[Extracted data entries]
-------------------------

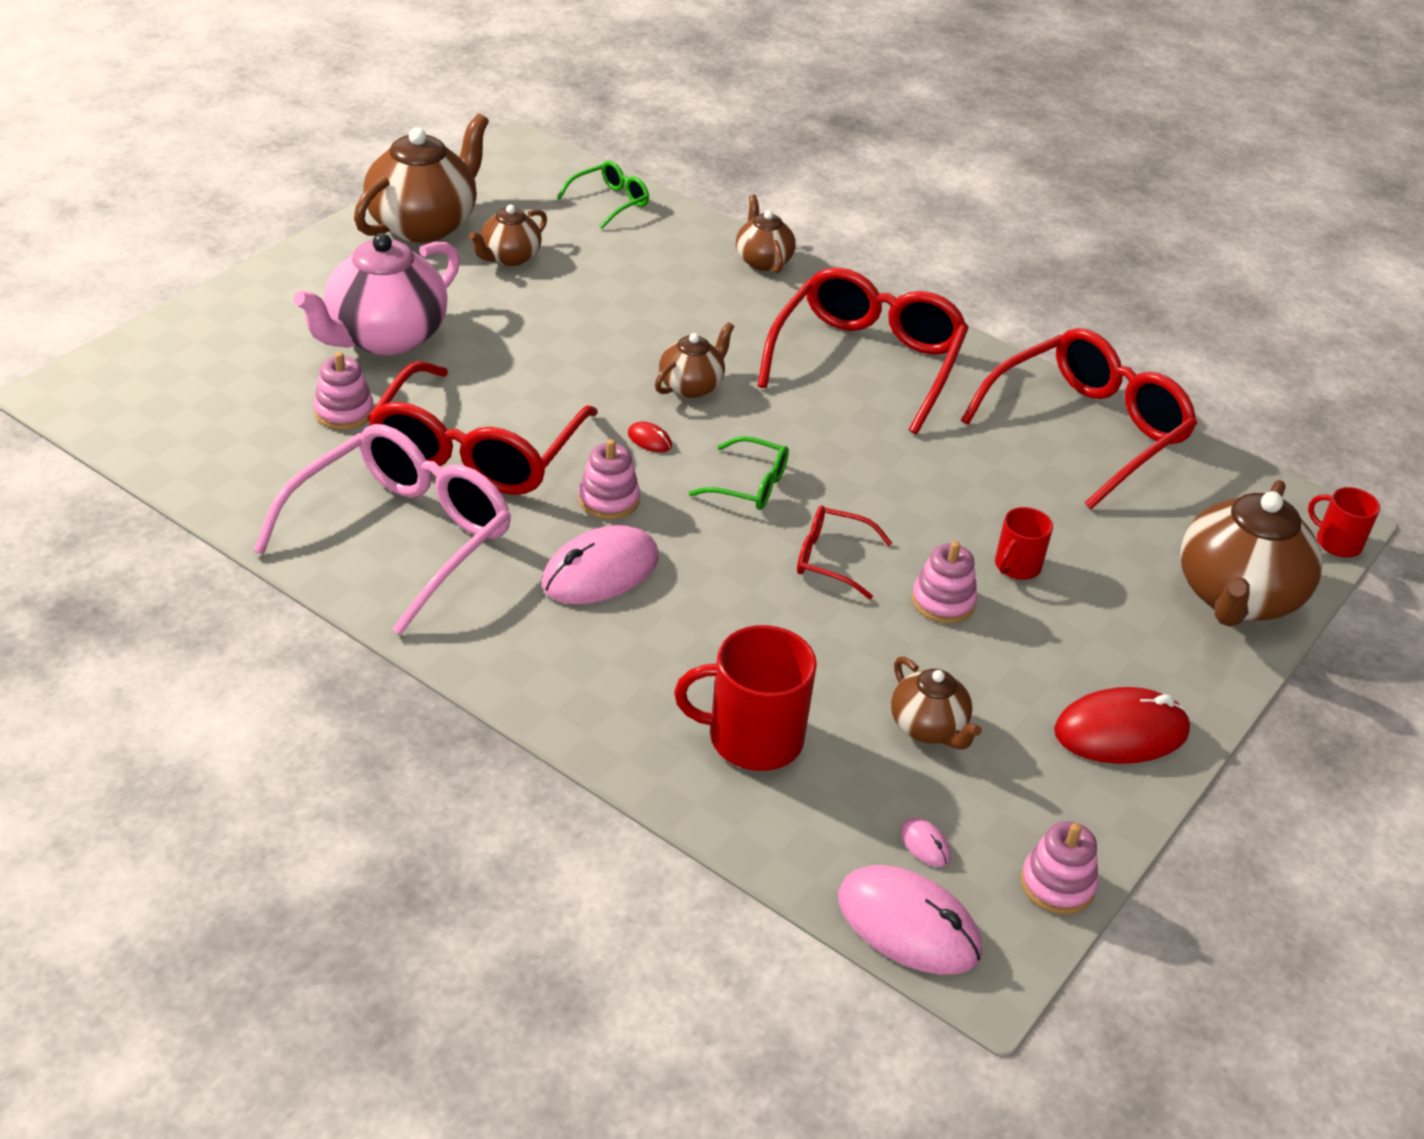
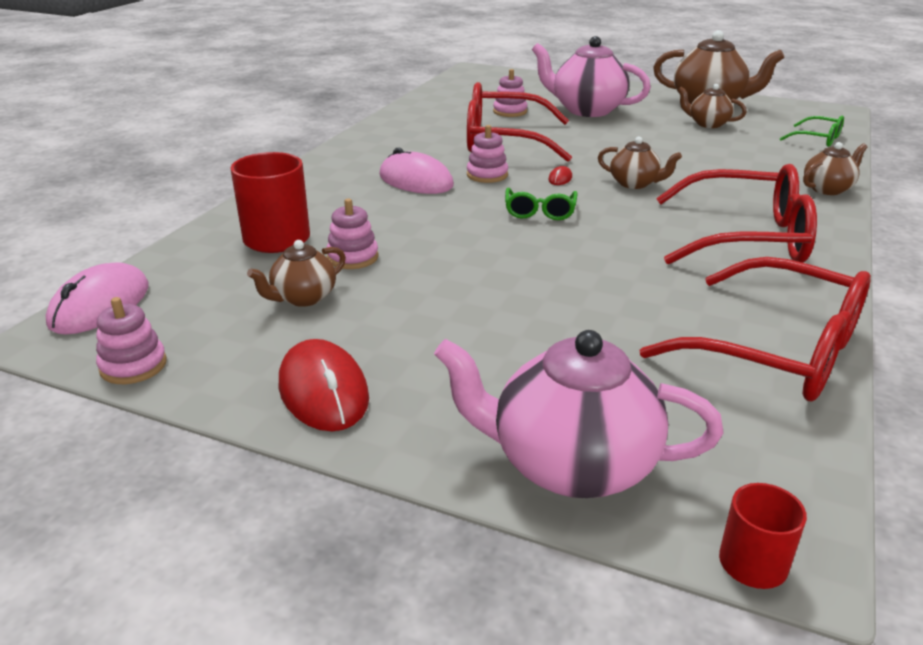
camera: 80 degrees right, 10 degrees down
(402, 536) = (415, 135): pink glasses -> none
(831, 559) = (477, 246): red glasses -> none
(925, 844) = (178, 305): pink mouse -> none
(943, 601) = (455, 293): pink stacking toy -> pink stacking toy (352, 257)
(1017, 566) = (526, 323): red mug -> none
(1236, 598) = (570, 465): brown teapot -> pink teapot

-------------------------

*WORK ORDER*: Output every entry verbatim but skip the pictures.

*RESULT OF THE TASK*:
camera: 80 degrees right, 10 degrees down
(402, 536) = (415, 135): pink glasses -> none
(831, 559) = (477, 246): red glasses -> none
(925, 844) = (178, 305): pink mouse -> none
(943, 601) = (455, 293): pink stacking toy -> pink stacking toy (352, 257)
(1017, 566) = (526, 323): red mug -> none
(1236, 598) = (570, 465): brown teapot -> pink teapot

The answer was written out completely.